== Given information

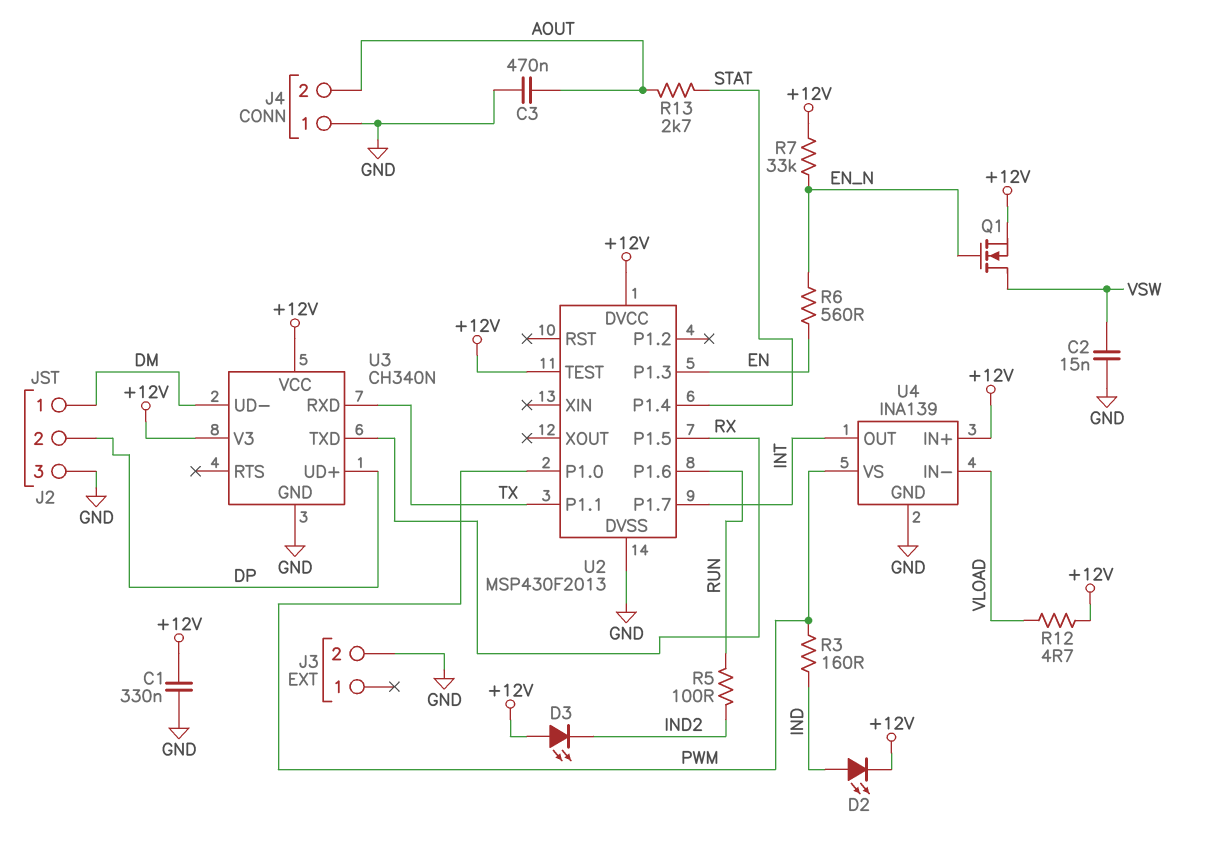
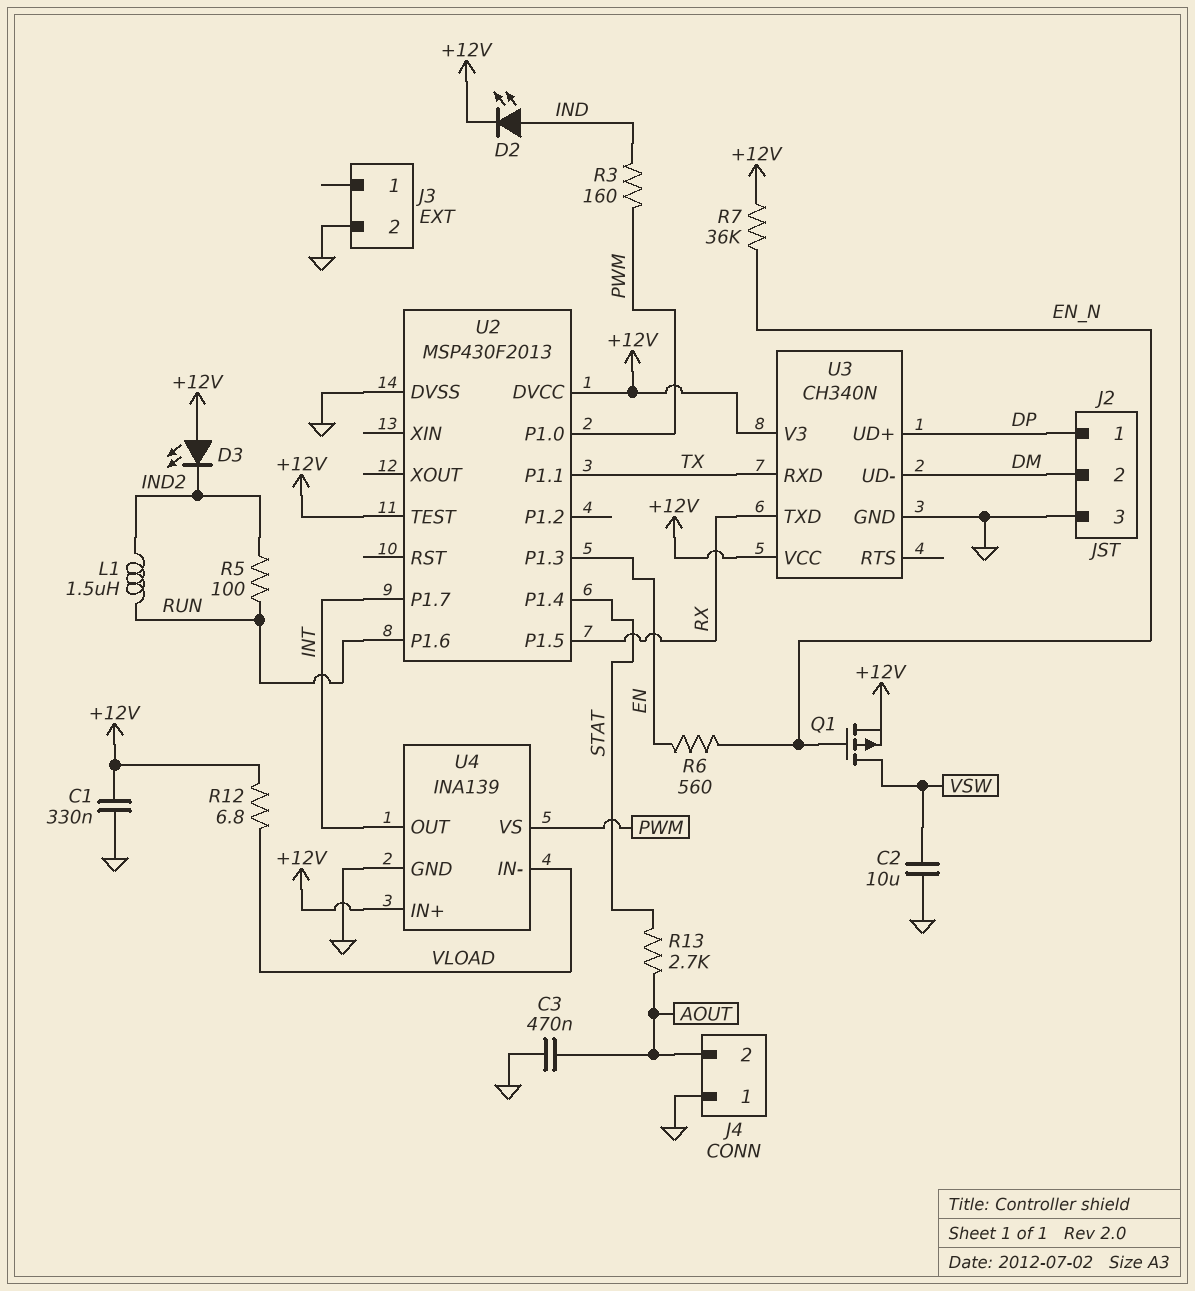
C2: 15nF (GND, VSW) -> 10uF (GND, VSW)
J2 pin 1: DM -> DP
J2 pin 2: DP -> DM
L1: none -> 1.5uH (IND2, RUN)
Q1: NMOS (G EN_N, D VSW, S +12V) -> PMOS (G EN_N, D VSW, S +12V)
R7: 33k (+12V, EN_N) -> 36k (+12V, EN_N)
R12: 4.7 (+12V, VLOAD) -> 6.8 (+12V, VLOAD)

====

▶ [Task to complete] The answer consists solely of the lines from the one containing "R7: 33k (+12V, EN_N) -> 36k (+12V, EN_N)" through the last line of the data above, reproduced exactly.

▶ [Your solution]
R7: 33k (+12V, EN_N) -> 36k (+12V, EN_N)
R12: 4.7 (+12V, VLOAD) -> 6.8 (+12V, VLOAD)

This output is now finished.